#### Information shown:
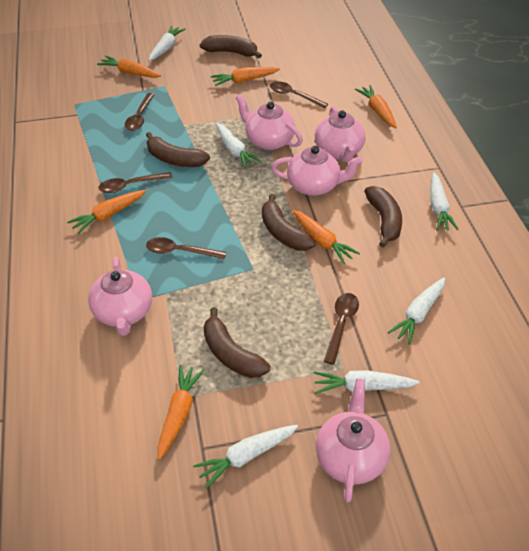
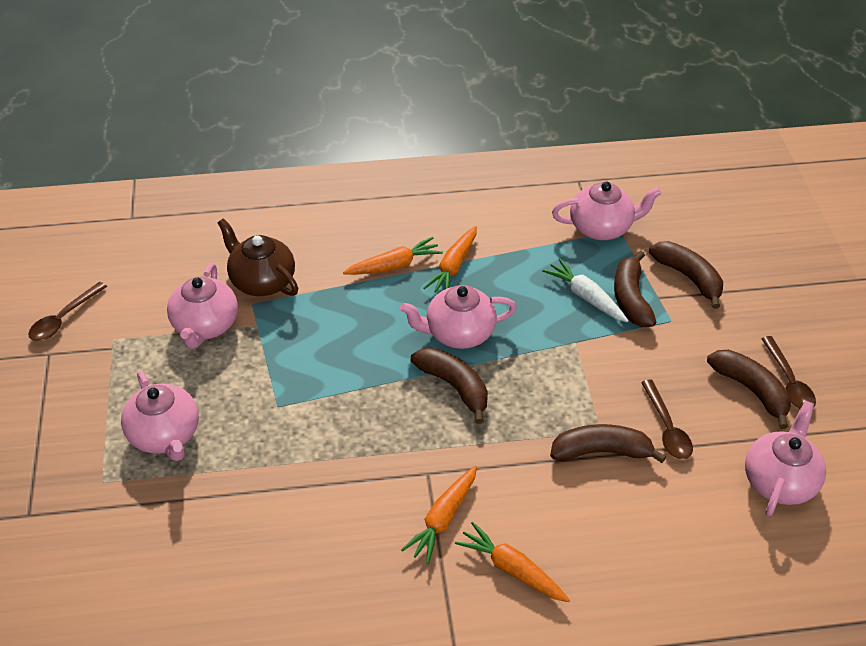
brown spoon: 5 -> 3
brown teapot: 0 -> 1
orange carrot: 6 -> 4
white carrot: 6 -> 1

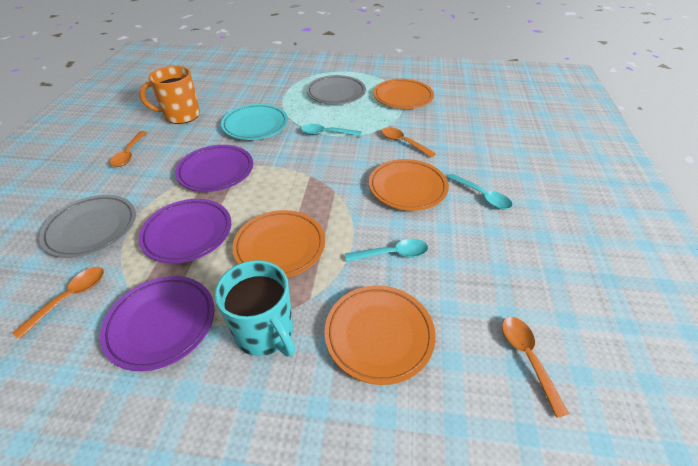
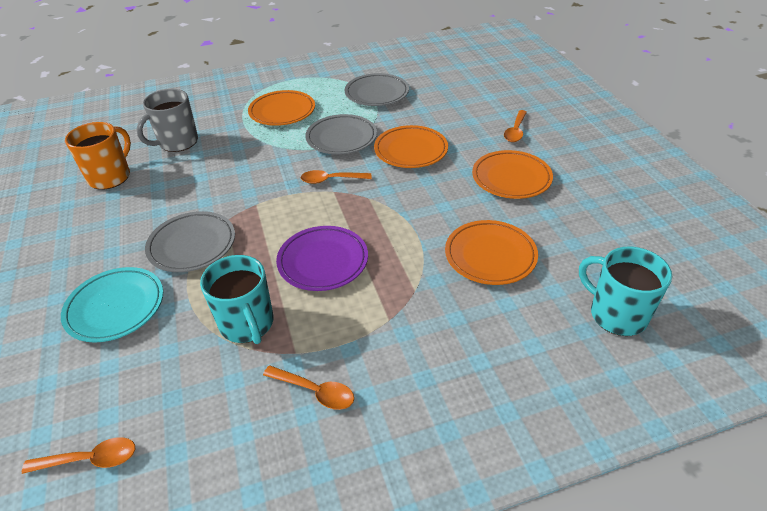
grey mug: 0 -> 1
grey plate: 2 -> 3
purple plate: 3 -> 1
turquoise mug: 1 -> 2
turquoise spoon: 3 -> 0

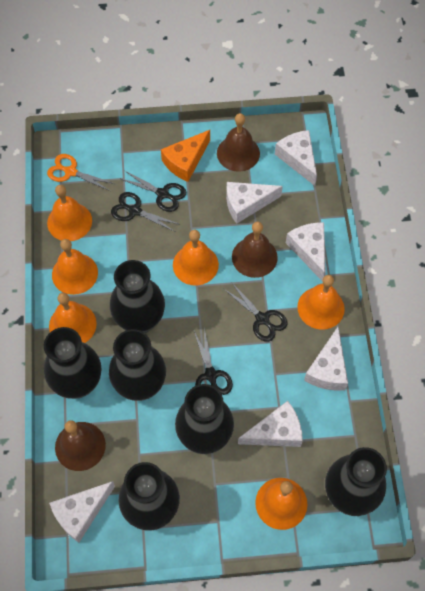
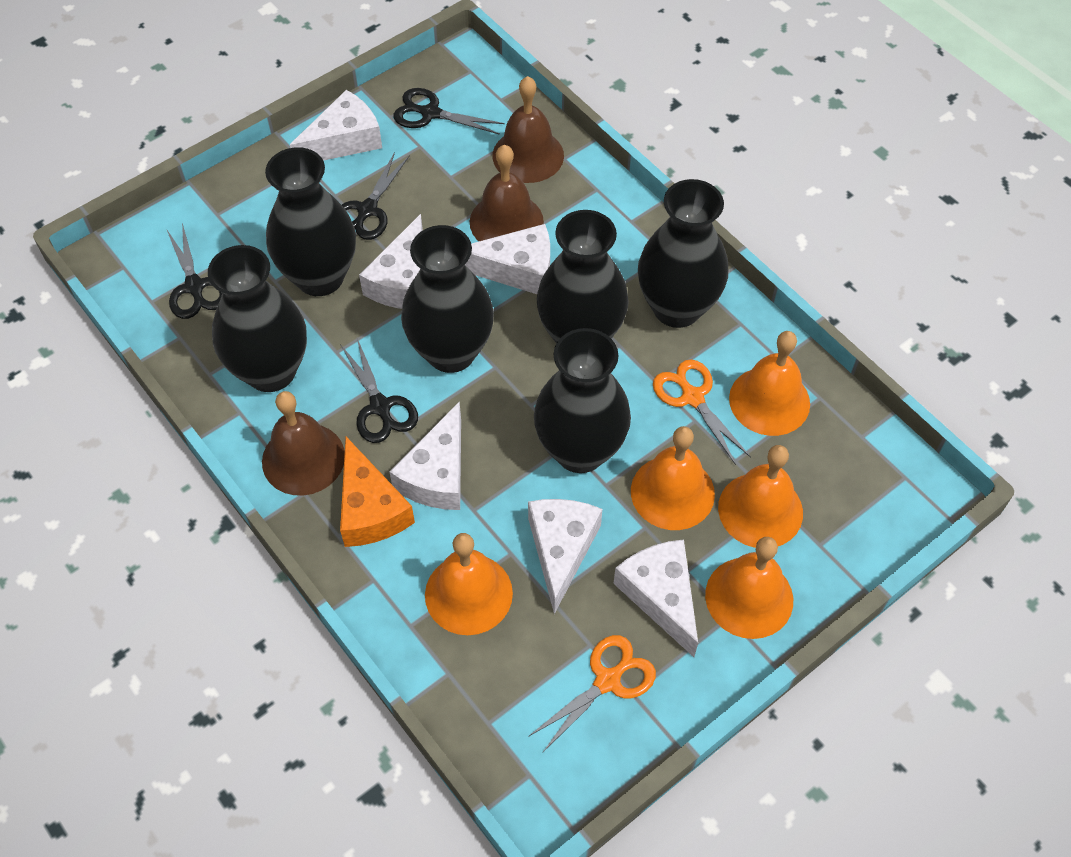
orange bell: 6 -> 5
orange scissors: 1 -> 2

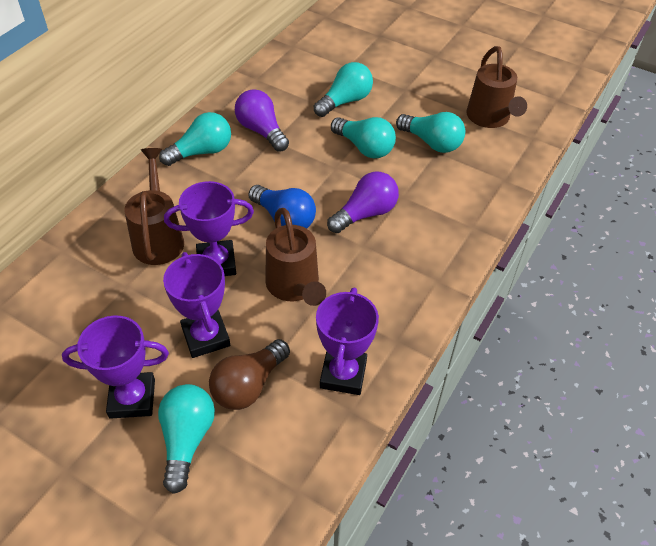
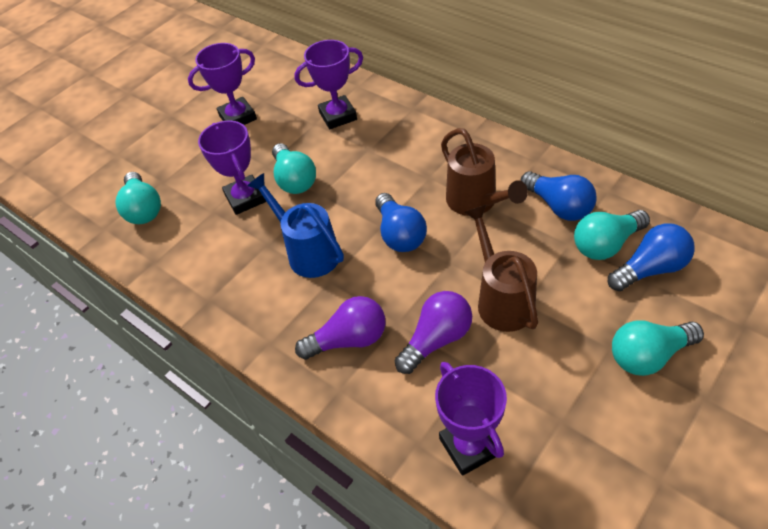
blue light bulb: 1 -> 3
blue watering can: 0 -> 1
brown light bulb: 1 -> 0
brown watering can: 3 -> 2
turquoise light bulb: 5 -> 4

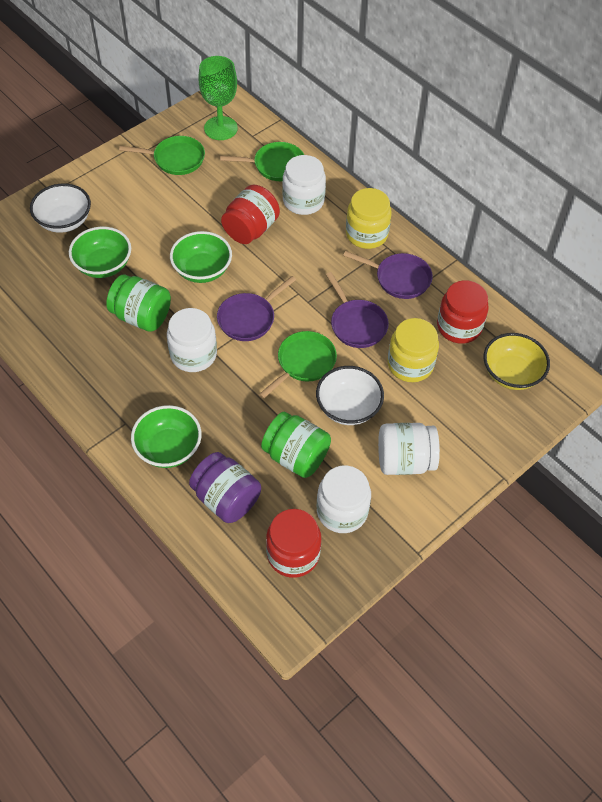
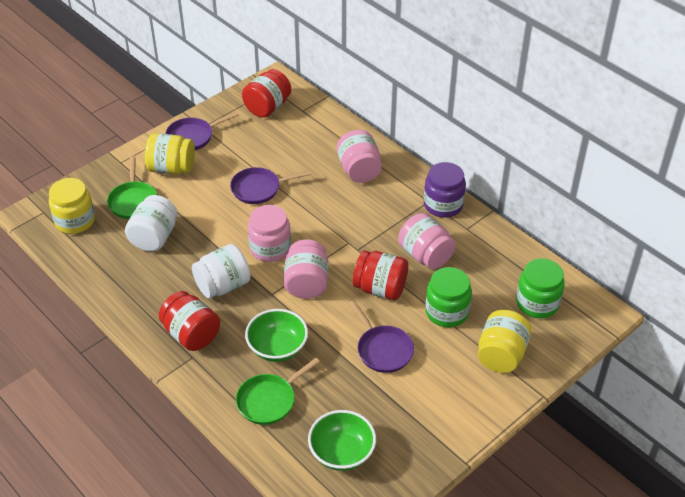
green bowl: 3 -> 2
green goblet: 1 -> 0
green pan: 3 -> 2
pink jar: 0 -> 4
white bowl: 2 -> 0
white jar: 4 -> 2
yellow bowl: 1 -> 0
yellow jar: 2 -> 3

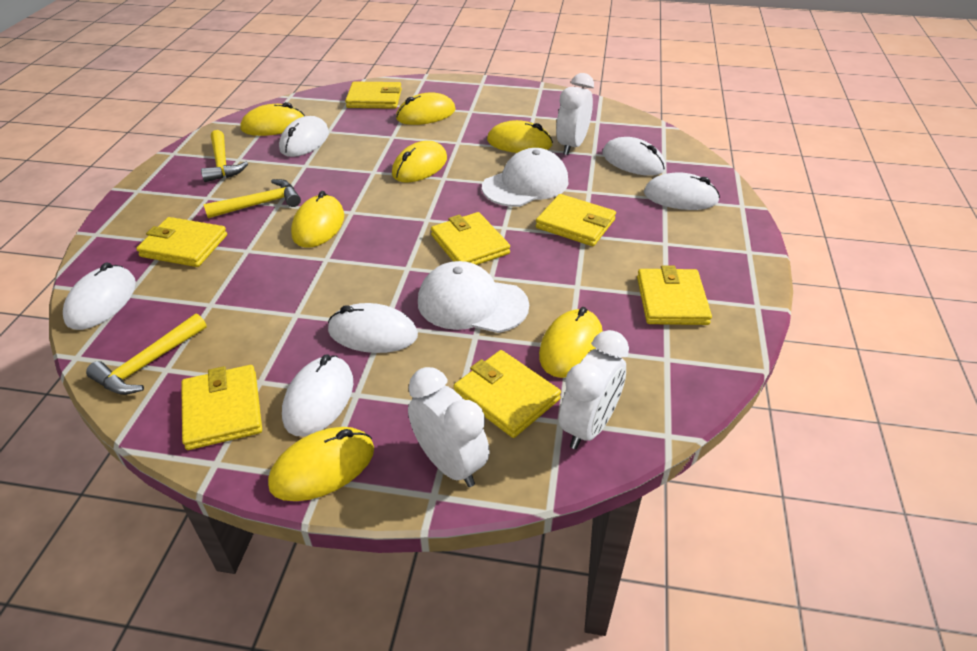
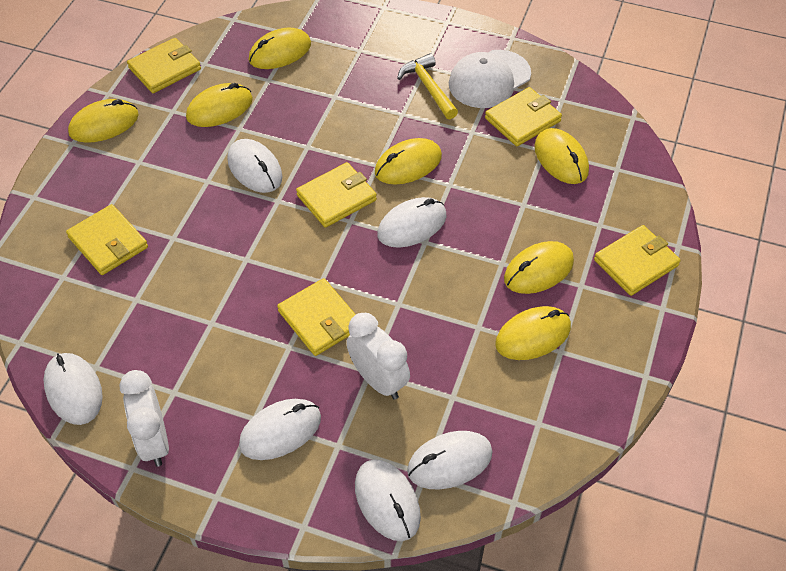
white cap: 2 -> 1
white clock: 3 -> 2
yellow hammer: 3 -> 1
yellow wallet: 7 -> 6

#### Work instructions:
Everything in the listing must be copied exactly except the pictures.

#### Answer to the exercise:
brown spoon: 5 -> 3
brown teapot: 0 -> 1
orange carrot: 6 -> 4
white carrot: 6 -> 1

grey mug: 0 -> 1
grey plate: 2 -> 3
purple plate: 3 -> 1
turquoise mug: 1 -> 2
turquoise spoon: 3 -> 0

orange bell: 6 -> 5
orange scissors: 1 -> 2

blue light bulb: 1 -> 3
blue watering can: 0 -> 1
brown light bulb: 1 -> 0
brown watering can: 3 -> 2
turquoise light bulb: 5 -> 4

green bowl: 3 -> 2
green goblet: 1 -> 0
green pan: 3 -> 2
pink jar: 0 -> 4
white bowl: 2 -> 0
white jar: 4 -> 2
yellow bowl: 1 -> 0
yellow jar: 2 -> 3

white cap: 2 -> 1
white clock: 3 -> 2
yellow hammer: 3 -> 1
yellow wallet: 7 -> 6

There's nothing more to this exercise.